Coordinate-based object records
------------------------------------------------------------
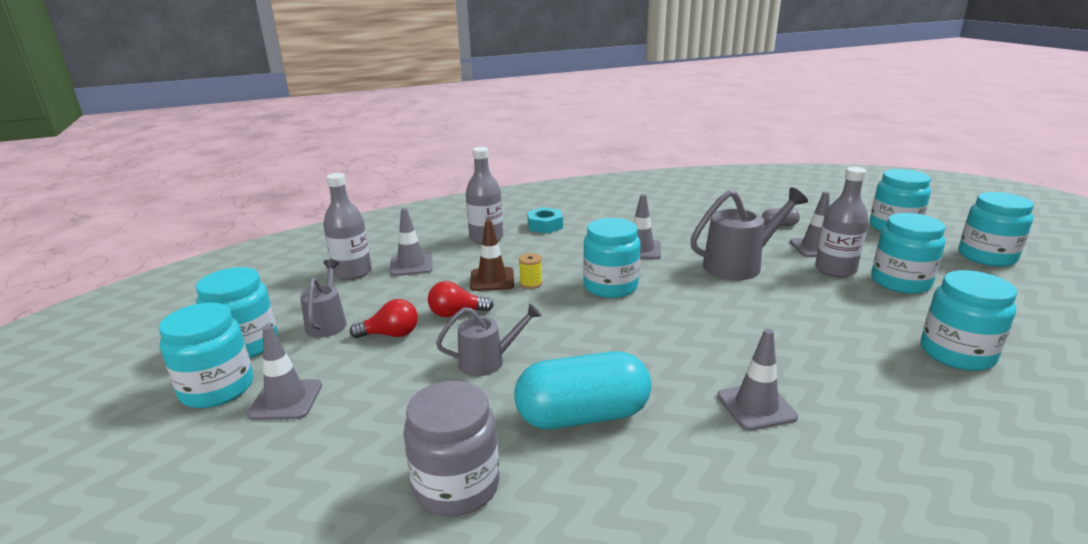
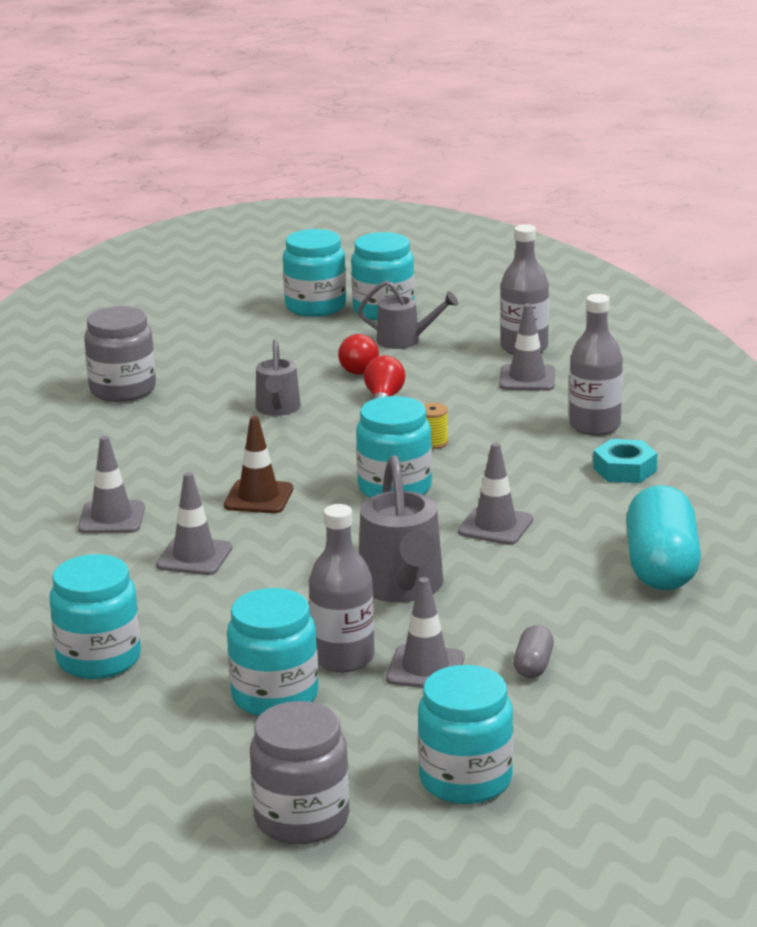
camera: 105 degrees right, 0 degrees up
grey traffic cone [247,325,322,420] -> grey traffic cone moved to [156,472,232,575]
brown traffic cone [470,220,514,291] -> brown traffic cone moved to [224,416,293,513]
turquoise capsule [514,351,651,429] -> turquoise capsule moved to [626,485,701,590]
turquoise jar [959,192,1034,267] -> grey jar [250,701,349,844]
------------------------------------------------------------
From top to bottom, restate the records above exactly and omit every picture.

camera: 105 degrees right, 0 degrees up
grey traffic cone [247,325,322,420] -> grey traffic cone moved to [156,472,232,575]
brown traffic cone [470,220,514,291] -> brown traffic cone moved to [224,416,293,513]
turquoise capsule [514,351,651,429] -> turquoise capsule moved to [626,485,701,590]
turquoise jar [959,192,1034,267] -> grey jar [250,701,349,844]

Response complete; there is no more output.